▸ **PROBLEM**
Tally the lines that include "stroma". Output the number only.

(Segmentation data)
####################
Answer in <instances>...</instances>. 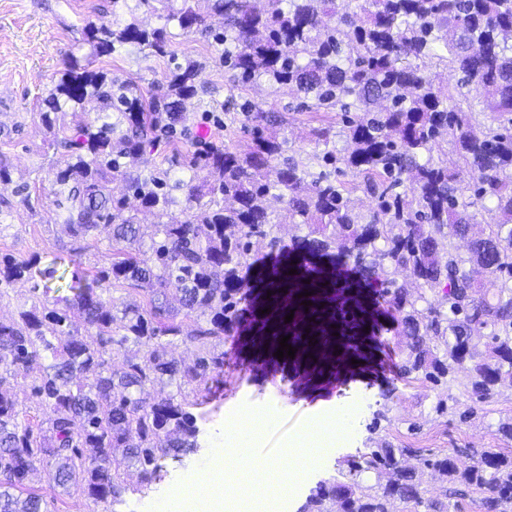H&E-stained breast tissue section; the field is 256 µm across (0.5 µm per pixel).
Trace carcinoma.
Returning <instances> with one entry per match:
<instances>
[{"mask_svg": "<svg viewBox=\"0 0 512 512\" xmlns=\"http://www.w3.org/2000/svg\"><path fill=\"white\" fill-rule=\"evenodd\" d=\"M174 2L112 0L113 20L88 26V57L126 45L172 55L177 34L165 25L146 28L134 17L163 11L182 34L224 44L219 61L242 82L292 88L304 95L306 108L344 112L338 132L319 129L315 136L326 144L342 136L350 148L314 155L315 172L284 156L286 141L267 132L276 119L251 104L259 128L244 150L197 143L184 156L181 166L205 172L202 181L187 182L169 169L144 175L138 161L152 143L149 135L170 141L185 135L177 125L181 105L196 94L198 62L176 65L164 93L149 98L76 58L67 62L47 96L51 112L44 113L50 127L56 114H70L74 129L65 140L69 161L53 172L56 216L72 237L105 230L126 252L93 278L72 281L64 308L34 303L0 321V369L16 378L39 367L33 395L51 412L46 432L21 423L18 400L1 389L0 377V512H42L41 495L16 494L40 467L58 488L118 502L126 491L125 464L140 465L141 482L149 484L160 458L195 452L196 418L175 395L162 388L147 404L136 393L147 385L198 387L224 366L214 341L241 317L244 273L262 250L286 252L291 245L371 272L402 336L401 376L437 384L462 368L464 393L486 398L502 375H512V0H348L350 12L340 11L337 0ZM124 13L131 19L120 20ZM215 16L222 18L220 32ZM434 60L457 73L459 88L480 92L494 123H473L468 97L435 83L428 69ZM93 111L96 118L86 120ZM450 144L453 168L442 158ZM348 171L361 181L339 180ZM117 177L132 196L112 195ZM357 190L374 199L366 212L352 204ZM273 199L296 228L307 230L289 245L274 232ZM140 212L154 222L139 223ZM474 224L482 230L471 237ZM146 237L152 265L132 253ZM467 237L462 253L454 240ZM37 263L1 257L0 285L29 279ZM289 271L282 266L264 275L271 293L264 308L276 328L260 337L258 348L277 366L275 353L288 335L295 357L284 359L313 370L361 357L359 320L335 304L333 281L306 284V276ZM405 272L417 288L399 283ZM120 283L143 292L144 300L117 316L103 295ZM170 289L178 310L164 300ZM180 314L195 318L196 328L183 331ZM474 336L486 338L484 351L472 349ZM165 337L197 344L199 356L191 363L167 358ZM129 342L142 347L141 360L112 370L114 350ZM84 448L97 452L86 457ZM457 453L472 463L422 455L419 465L407 467L412 448H367L339 477L320 483L300 512H334V506L393 512L397 501L443 512L422 496L426 469L447 476L448 494H479L485 512H512V455L483 448ZM370 473L387 480L369 485L364 475Z\"/></svg>", "mask_w": 512, "mask_h": 512, "instance_id": "1", "label": "carcinoma"}]
</instances>
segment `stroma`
Listing matches in <instances>:
<instances>
[{"instance_id": "obj_1", "label": "stroma", "mask_w": 512, "mask_h": 512, "mask_svg": "<svg viewBox=\"0 0 512 512\" xmlns=\"http://www.w3.org/2000/svg\"><path fill=\"white\" fill-rule=\"evenodd\" d=\"M111 17L112 0H0V157L8 159L12 183L21 189L12 198L10 214L0 217V256L38 259L32 278L0 298V320L10 321L23 304L65 302L72 296L73 276L93 274L118 257V248L106 235L77 240L57 223L53 173L68 160L63 139L70 134V119L59 118L51 129L42 123L48 91L65 63L88 55L87 25ZM172 50L178 58L189 57L202 65L198 94L186 102L181 120L190 136L175 144L163 140L146 147V168H176L180 153L200 140L232 150L246 148L254 134L253 123L242 110L248 101L276 116L278 136L287 139L290 154L299 158L321 151L313 129L341 127L339 112L300 108L301 98L293 91L234 82L231 71L218 62L221 46L201 35L176 37ZM169 66L168 59L128 45L94 58L91 68L157 93L166 84ZM316 264L340 283L350 284L368 313L384 322L377 348L365 363L311 380L289 363L270 370L252 353L250 320L242 318L217 343L224 354L223 368L215 370L202 388L185 389L199 427L196 452L161 458L159 478L146 486L140 483L139 466L125 468L122 478L129 491L115 506L87 500L75 489L65 493L52 488L46 472L37 471L28 484L42 495L47 512H164L171 499L201 477L210 475L220 483L229 475L224 429L251 410H269L277 417L276 429L258 445L270 457L282 454L304 427L326 414L331 403L348 405L355 413L356 425L348 437L325 449L326 467L300 478L294 489L262 476L249 462L229 475L247 487V500L286 497L288 512H300L318 483L337 476L359 451L380 443L408 446L421 455L445 456L469 445L493 453L512 452V441L503 440L498 432L500 422L512 416V381L502 380L494 395L476 401L453 380L435 385L402 377L400 338L385 321L388 305L379 299V284L350 263L320 258ZM441 400L447 402L448 412L439 416L434 407ZM380 412L387 419L379 430H372Z\"/></svg>"}]
</instances>
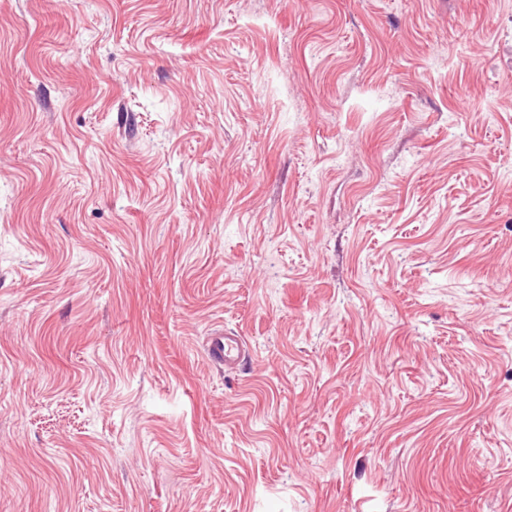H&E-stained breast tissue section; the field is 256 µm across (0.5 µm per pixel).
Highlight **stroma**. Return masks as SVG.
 <instances>
[{
	"label": "stroma",
	"mask_w": 512,
	"mask_h": 512,
	"mask_svg": "<svg viewBox=\"0 0 512 512\" xmlns=\"http://www.w3.org/2000/svg\"><path fill=\"white\" fill-rule=\"evenodd\" d=\"M0 512H512V0H0ZM208 360L224 370H236L249 356L248 343L235 333L216 331L207 336L204 347Z\"/></svg>",
	"instance_id": "obj_1"
}]
</instances>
####################
▸ **TASK RESPONSE**
4